■ **INSTRUCTIONS TO FOLLOW**: The answer should hold only the lines from the beginning of the material through the one with "The BRIGHT ORANGE HARDBACK", reproduced exactly and without pictures.

+--

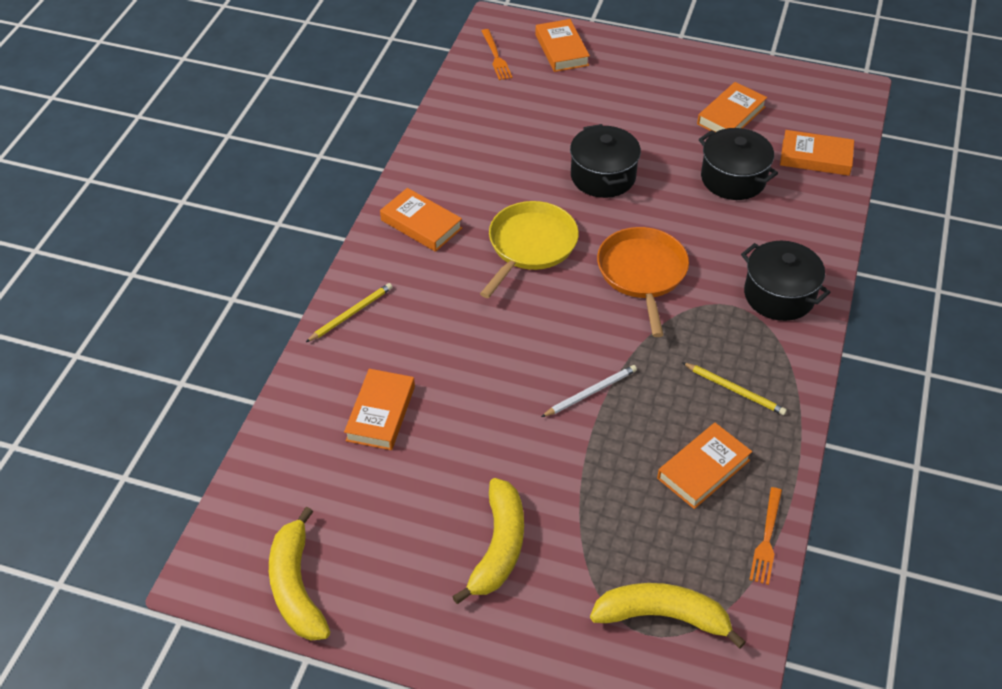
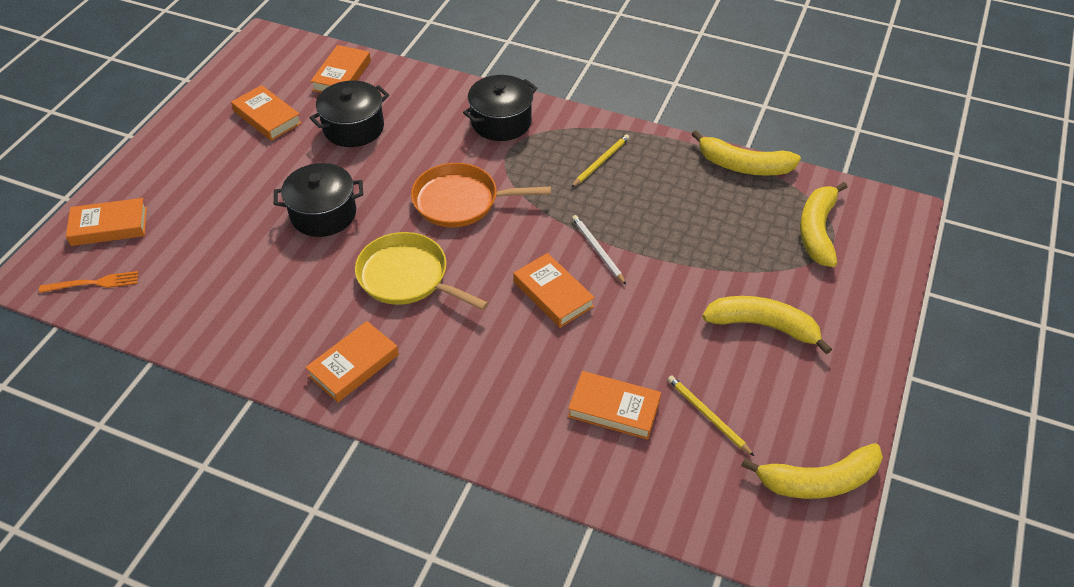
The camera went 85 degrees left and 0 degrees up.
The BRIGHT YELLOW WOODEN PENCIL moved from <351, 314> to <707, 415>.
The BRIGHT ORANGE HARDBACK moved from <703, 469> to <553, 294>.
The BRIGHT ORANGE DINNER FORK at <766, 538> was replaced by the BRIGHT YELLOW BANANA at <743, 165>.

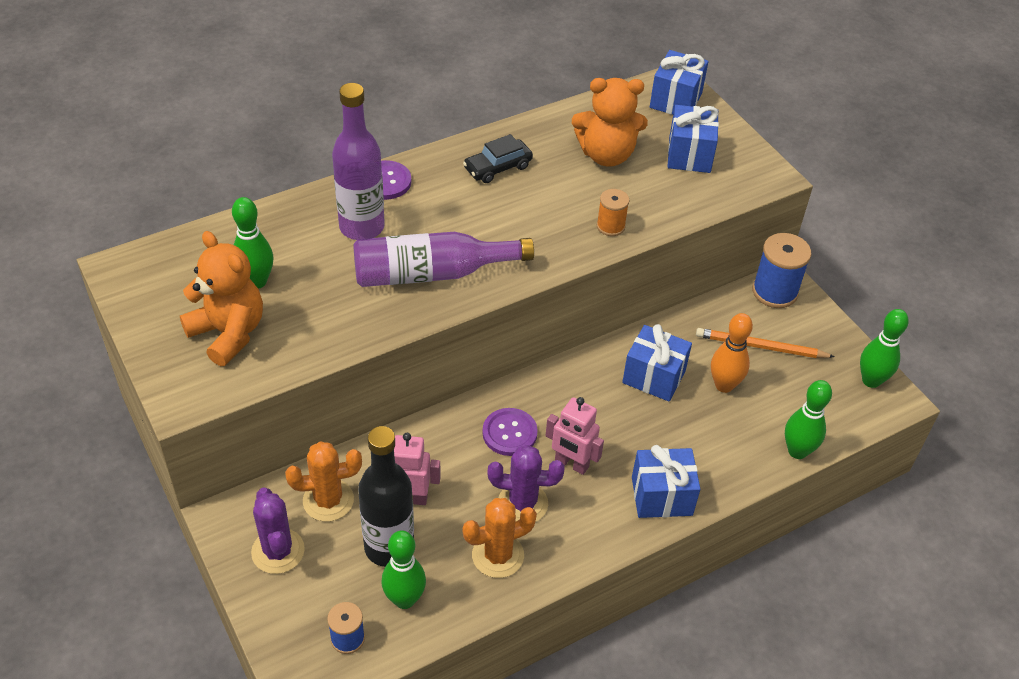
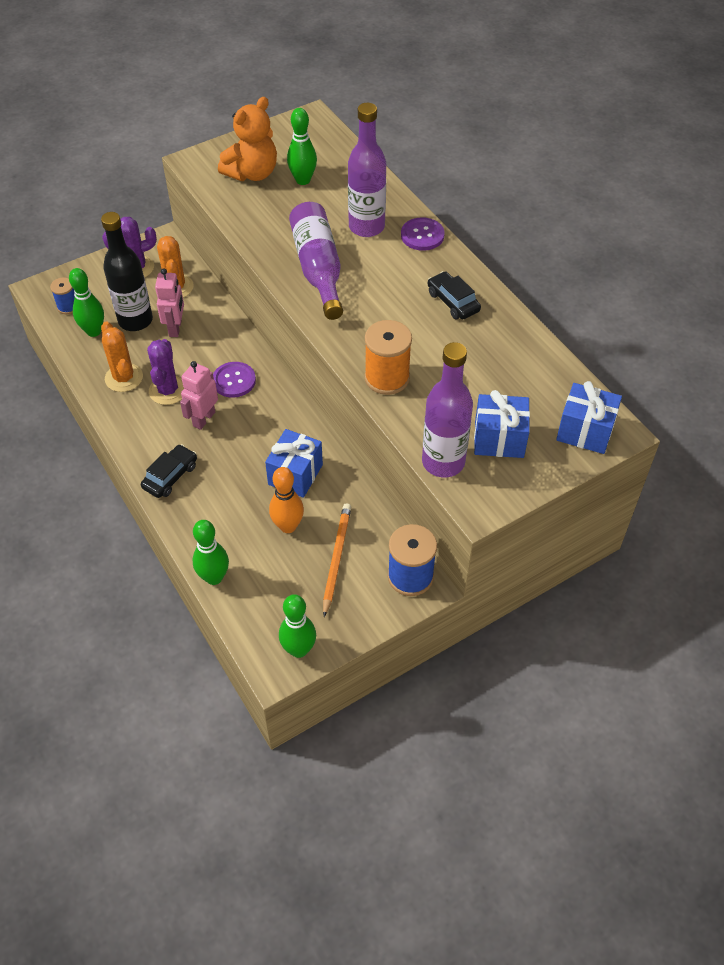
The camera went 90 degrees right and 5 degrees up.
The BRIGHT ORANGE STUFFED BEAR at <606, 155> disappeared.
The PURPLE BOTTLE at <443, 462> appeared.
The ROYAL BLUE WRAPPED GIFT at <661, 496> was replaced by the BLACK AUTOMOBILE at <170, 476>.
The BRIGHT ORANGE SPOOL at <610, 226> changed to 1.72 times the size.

+--

■ **OUTPUT OF THE TASK**:
The camera went 85 degrees left and 0 degrees up.
The BRIGHT YELLOW WOODEN PENCIL moved from <351, 314> to <707, 415>.
The BRIGHT ORANGE HARDBACK moved from <703, 469> to <553, 294>.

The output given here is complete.